• ABOUT THIS TASK
Once you have read the records below, print them again exactly as they stand.

** Opening RECORDS SHOWN block **

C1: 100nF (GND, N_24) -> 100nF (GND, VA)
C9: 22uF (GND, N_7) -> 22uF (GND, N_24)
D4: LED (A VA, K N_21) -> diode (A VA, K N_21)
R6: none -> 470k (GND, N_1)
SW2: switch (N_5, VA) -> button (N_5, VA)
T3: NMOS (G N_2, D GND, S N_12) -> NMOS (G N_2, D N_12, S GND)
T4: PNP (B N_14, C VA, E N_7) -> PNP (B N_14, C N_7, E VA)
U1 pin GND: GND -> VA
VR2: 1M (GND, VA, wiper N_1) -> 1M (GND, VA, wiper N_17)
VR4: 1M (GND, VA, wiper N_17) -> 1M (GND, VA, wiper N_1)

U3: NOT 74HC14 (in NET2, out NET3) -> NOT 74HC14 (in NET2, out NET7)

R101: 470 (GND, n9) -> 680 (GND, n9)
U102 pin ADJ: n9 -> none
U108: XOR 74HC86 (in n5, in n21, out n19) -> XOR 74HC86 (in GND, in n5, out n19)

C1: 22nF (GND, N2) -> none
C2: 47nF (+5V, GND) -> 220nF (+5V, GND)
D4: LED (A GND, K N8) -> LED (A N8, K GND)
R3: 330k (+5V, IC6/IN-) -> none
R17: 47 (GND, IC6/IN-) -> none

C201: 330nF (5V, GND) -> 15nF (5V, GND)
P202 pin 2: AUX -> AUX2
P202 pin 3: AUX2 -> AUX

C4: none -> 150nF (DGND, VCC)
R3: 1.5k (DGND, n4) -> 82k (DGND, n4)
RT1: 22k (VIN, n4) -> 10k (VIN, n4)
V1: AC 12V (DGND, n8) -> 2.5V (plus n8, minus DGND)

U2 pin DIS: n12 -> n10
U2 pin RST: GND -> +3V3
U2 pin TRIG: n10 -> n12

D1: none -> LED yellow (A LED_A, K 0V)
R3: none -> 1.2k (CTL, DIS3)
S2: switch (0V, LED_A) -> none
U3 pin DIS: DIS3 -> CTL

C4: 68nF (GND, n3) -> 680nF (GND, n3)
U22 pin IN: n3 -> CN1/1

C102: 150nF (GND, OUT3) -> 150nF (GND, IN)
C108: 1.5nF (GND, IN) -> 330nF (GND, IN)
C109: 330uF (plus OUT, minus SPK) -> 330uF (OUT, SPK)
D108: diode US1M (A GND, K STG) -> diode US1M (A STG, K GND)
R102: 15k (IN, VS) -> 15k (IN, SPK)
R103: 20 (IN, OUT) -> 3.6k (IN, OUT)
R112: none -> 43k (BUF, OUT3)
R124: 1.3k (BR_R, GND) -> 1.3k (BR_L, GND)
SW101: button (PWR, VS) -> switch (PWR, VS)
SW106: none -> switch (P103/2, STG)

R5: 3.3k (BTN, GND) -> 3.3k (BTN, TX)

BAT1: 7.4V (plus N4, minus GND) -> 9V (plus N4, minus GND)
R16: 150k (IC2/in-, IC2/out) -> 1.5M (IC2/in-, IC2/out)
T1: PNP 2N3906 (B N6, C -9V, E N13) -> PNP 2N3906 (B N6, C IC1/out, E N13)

** Closing RECORDS SHOWN block **

• YOUR RESPONSE
C1: 100nF (GND, N_24) -> 100nF (GND, VA)
C9: 22uF (GND, N_7) -> 22uF (GND, N_24)
D4: LED (A VA, K N_21) -> diode (A VA, K N_21)
R6: none -> 470k (GND, N_1)
SW2: switch (N_5, VA) -> button (N_5, VA)
T3: NMOS (G N_2, D GND, S N_12) -> NMOS (G N_2, D N_12, S GND)
T4: PNP (B N_14, C VA, E N_7) -> PNP (B N_14, C N_7, E VA)
U1 pin GND: GND -> VA
VR2: 1M (GND, VA, wiper N_1) -> 1M (GND, VA, wiper N_17)
VR4: 1M (GND, VA, wiper N_17) -> 1M (GND, VA, wiper N_1)

U3: NOT 74HC14 (in NET2, out NET3) -> NOT 74HC14 (in NET2, out NET7)

R101: 470 (GND, n9) -> 680 (GND, n9)
U102 pin ADJ: n9 -> none
U108: XOR 74HC86 (in n5, in n21, out n19) -> XOR 74HC86 (in GND, in n5, out n19)

C1: 22nF (GND, N2) -> none
C2: 47nF (+5V, GND) -> 220nF (+5V, GND)
D4: LED (A GND, K N8) -> LED (A N8, K GND)
R3: 330k (+5V, IC6/IN-) -> none
R17: 47 (GND, IC6/IN-) -> none

C201: 330nF (5V, GND) -> 15nF (5V, GND)
P202 pin 2: AUX -> AUX2
P202 pin 3: AUX2 -> AUX

C4: none -> 150nF (DGND, VCC)
R3: 1.5k (DGND, n4) -> 82k (DGND, n4)
RT1: 22k (VIN, n4) -> 10k (VIN, n4)
V1: AC 12V (DGND, n8) -> 2.5V (plus n8, minus DGND)

U2 pin DIS: n12 -> n10
U2 pin RST: GND -> +3V3
U2 pin TRIG: n10 -> n12

D1: none -> LED yellow (A LED_A, K 0V)
R3: none -> 1.2k (CTL, DIS3)
S2: switch (0V, LED_A) -> none
U3 pin DIS: DIS3 -> CTL

C4: 68nF (GND, n3) -> 680nF (GND, n3)
U22 pin IN: n3 -> CN1/1

C102: 150nF (GND, OUT3) -> 150nF (GND, IN)
C108: 1.5nF (GND, IN) -> 330nF (GND, IN)
C109: 330uF (plus OUT, minus SPK) -> 330uF (OUT, SPK)
D108: diode US1M (A GND, K STG) -> diode US1M (A STG, K GND)
R102: 15k (IN, VS) -> 15k (IN, SPK)
R103: 20 (IN, OUT) -> 3.6k (IN, OUT)
R112: none -> 43k (BUF, OUT3)
R124: 1.3k (BR_R, GND) -> 1.3k (BR_L, GND)
SW101: button (PWR, VS) -> switch (PWR, VS)
SW106: none -> switch (P103/2, STG)

R5: 3.3k (BTN, GND) -> 3.3k (BTN, TX)

BAT1: 7.4V (plus N4, minus GND) -> 9V (plus N4, minus GND)
R16: 150k (IC2/in-, IC2/out) -> 1.5M (IC2/in-, IC2/out)
T1: PNP 2N3906 (B N6, C -9V, E N13) -> PNP 2N3906 (B N6, C IC1/out, E N13)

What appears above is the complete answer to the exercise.